(REQUIRED WORK):
Scan the entries for lines with the word "diode", then copy those lines.

(AVAILABLE DATA):
--*--

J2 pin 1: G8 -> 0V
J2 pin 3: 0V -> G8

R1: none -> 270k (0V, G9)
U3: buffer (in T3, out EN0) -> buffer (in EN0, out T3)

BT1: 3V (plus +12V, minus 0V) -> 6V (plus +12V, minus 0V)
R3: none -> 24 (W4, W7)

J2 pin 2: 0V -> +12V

--*--

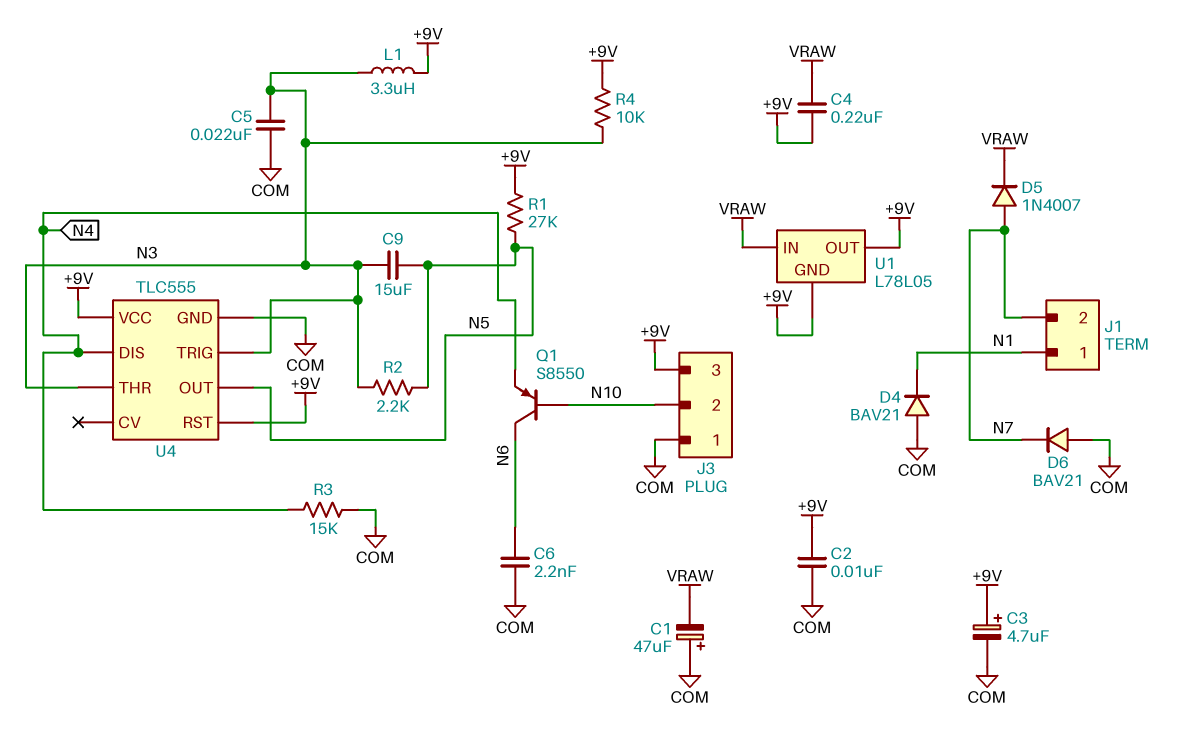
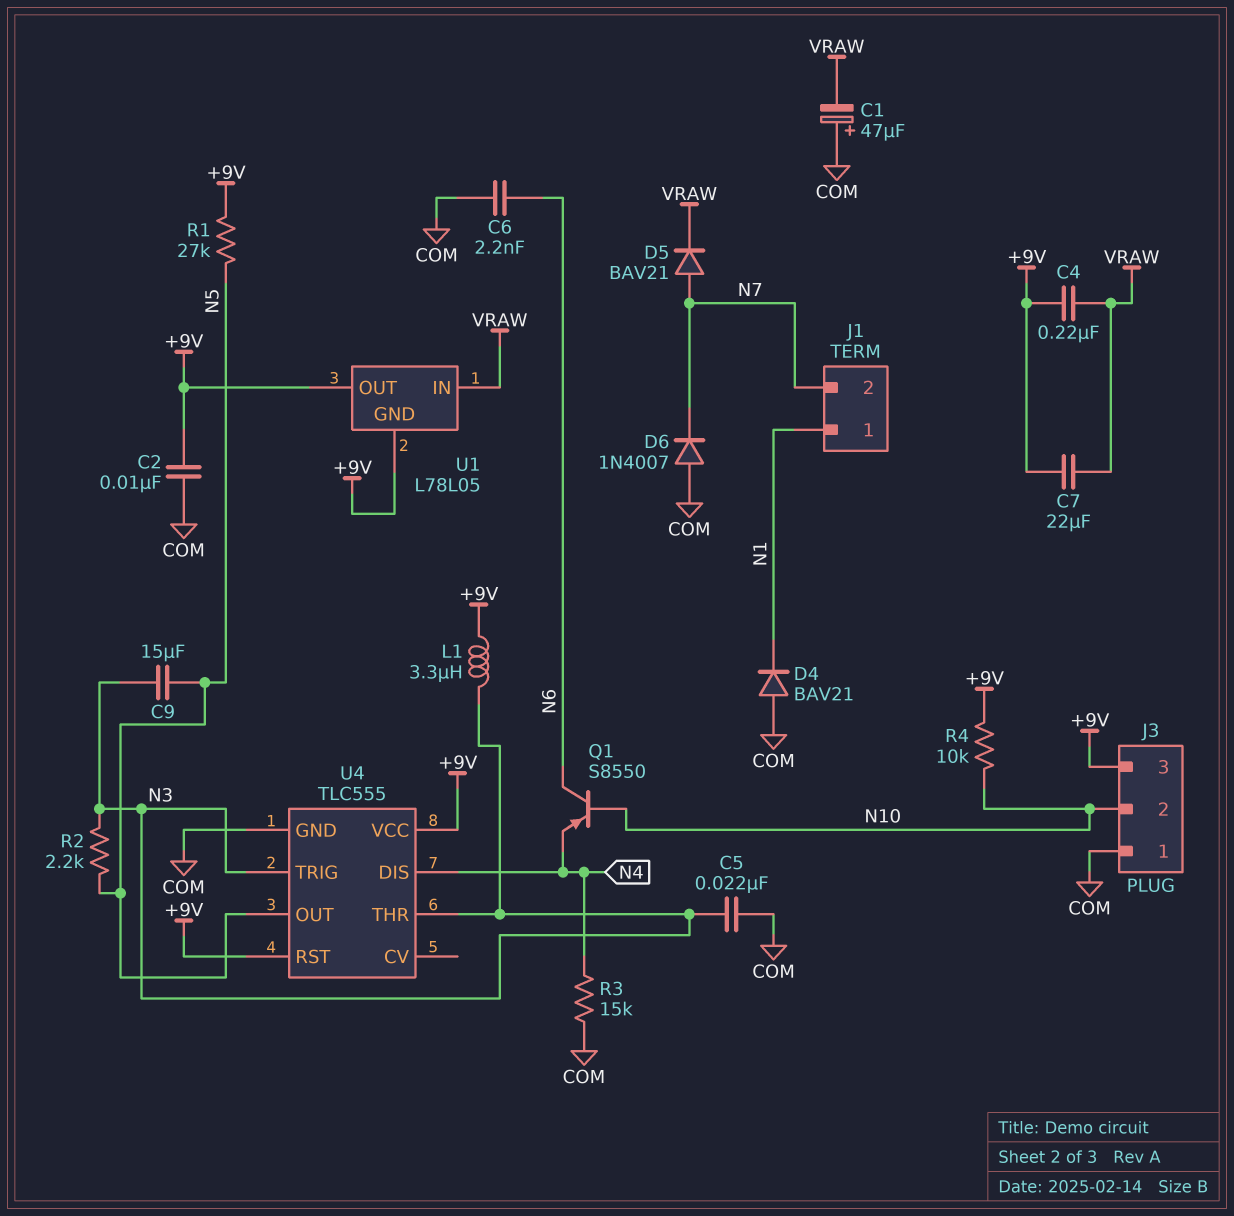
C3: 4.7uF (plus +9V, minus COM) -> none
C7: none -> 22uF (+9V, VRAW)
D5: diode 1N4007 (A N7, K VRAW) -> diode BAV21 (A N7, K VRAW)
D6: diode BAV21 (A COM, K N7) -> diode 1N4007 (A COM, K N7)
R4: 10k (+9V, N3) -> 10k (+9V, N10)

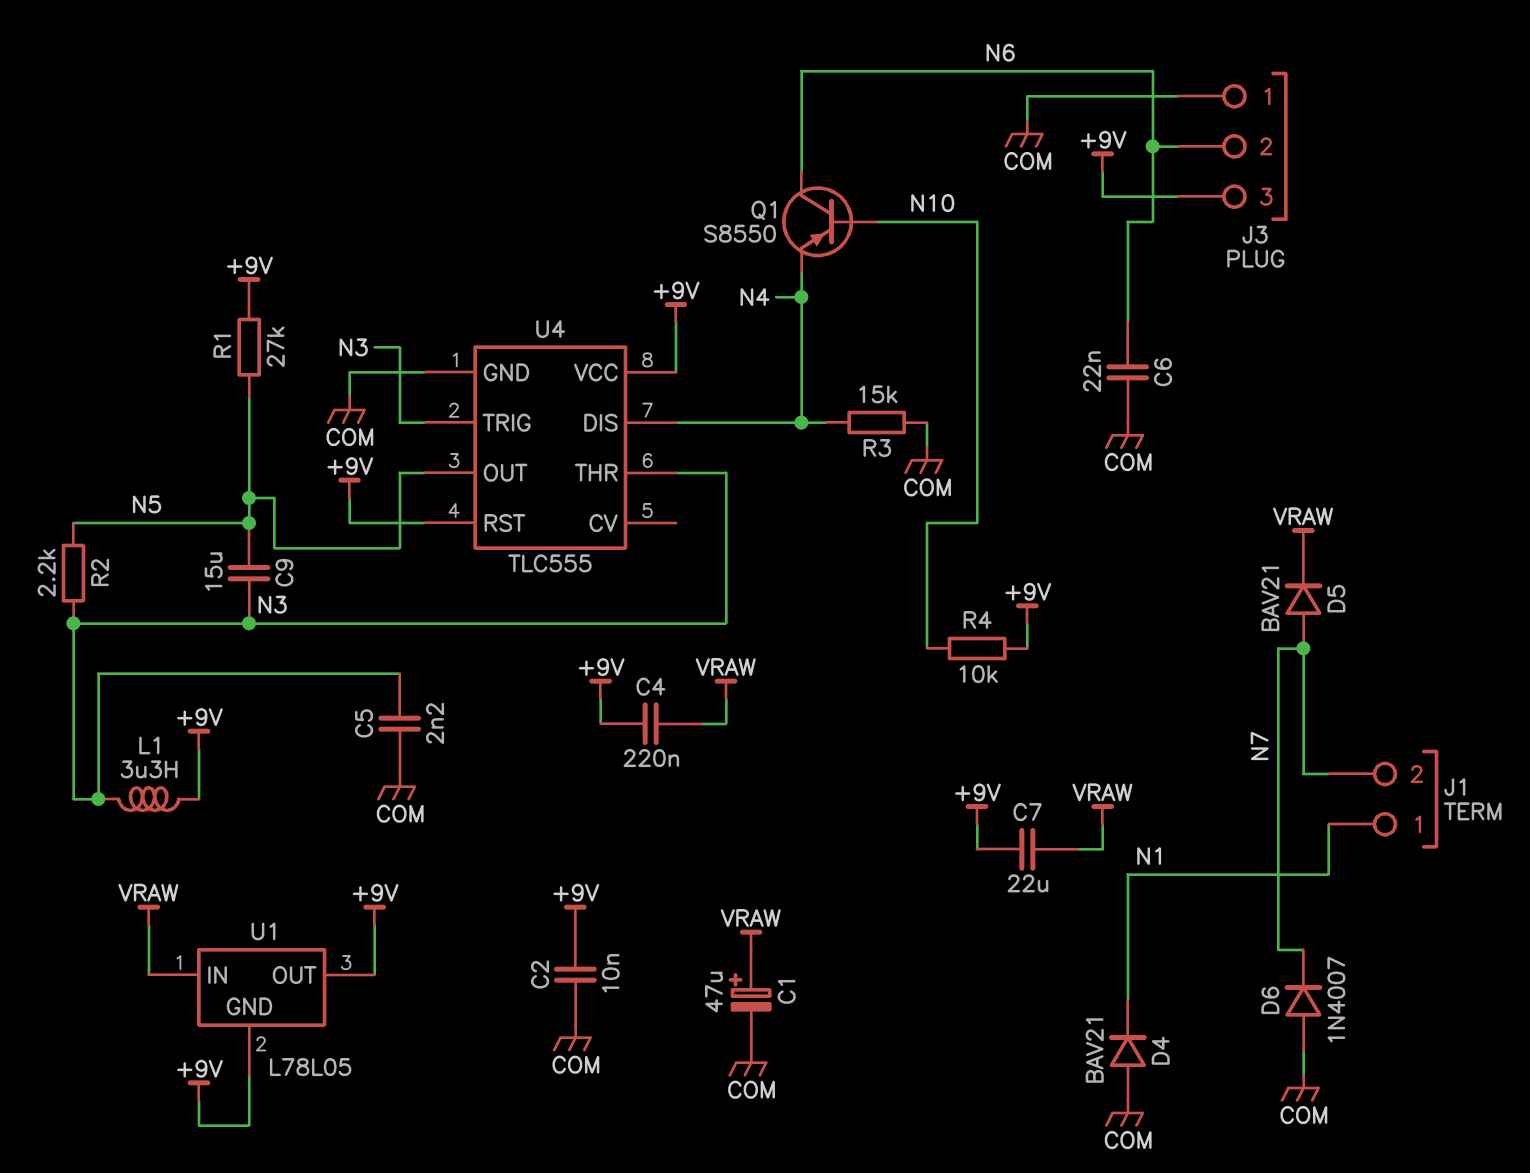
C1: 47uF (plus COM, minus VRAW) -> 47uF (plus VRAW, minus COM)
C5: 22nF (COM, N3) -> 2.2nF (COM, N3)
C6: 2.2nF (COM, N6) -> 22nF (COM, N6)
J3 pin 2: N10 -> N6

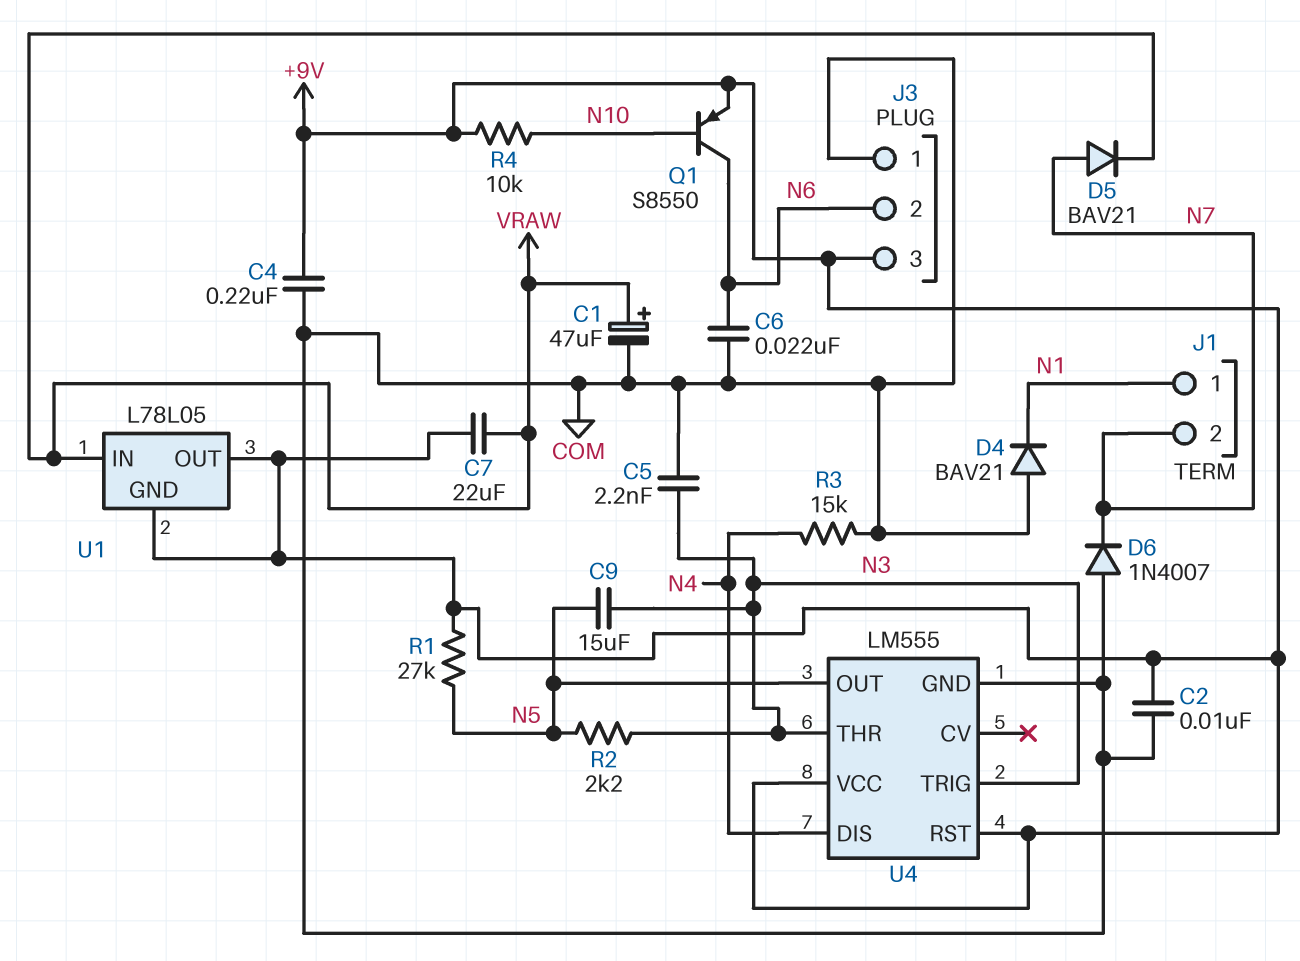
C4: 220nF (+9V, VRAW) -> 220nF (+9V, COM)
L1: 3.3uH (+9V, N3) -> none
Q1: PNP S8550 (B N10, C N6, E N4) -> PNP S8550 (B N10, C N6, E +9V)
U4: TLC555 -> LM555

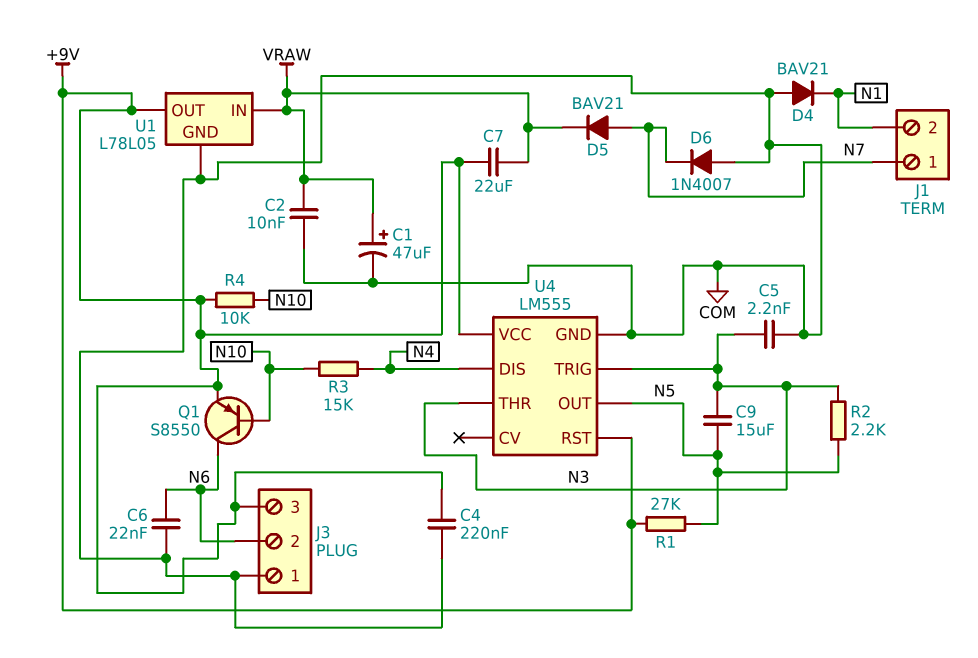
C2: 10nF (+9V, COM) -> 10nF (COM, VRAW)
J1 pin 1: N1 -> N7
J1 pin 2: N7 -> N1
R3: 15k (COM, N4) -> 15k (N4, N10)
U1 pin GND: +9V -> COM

--*--

(RESULT OF THIS TASK):
D5: diode 1N4007 (A N7, K VRAW) -> diode BAV21 (A N7, K VRAW)
D6: diode BAV21 (A COM, K N7) -> diode 1N4007 (A COM, K N7)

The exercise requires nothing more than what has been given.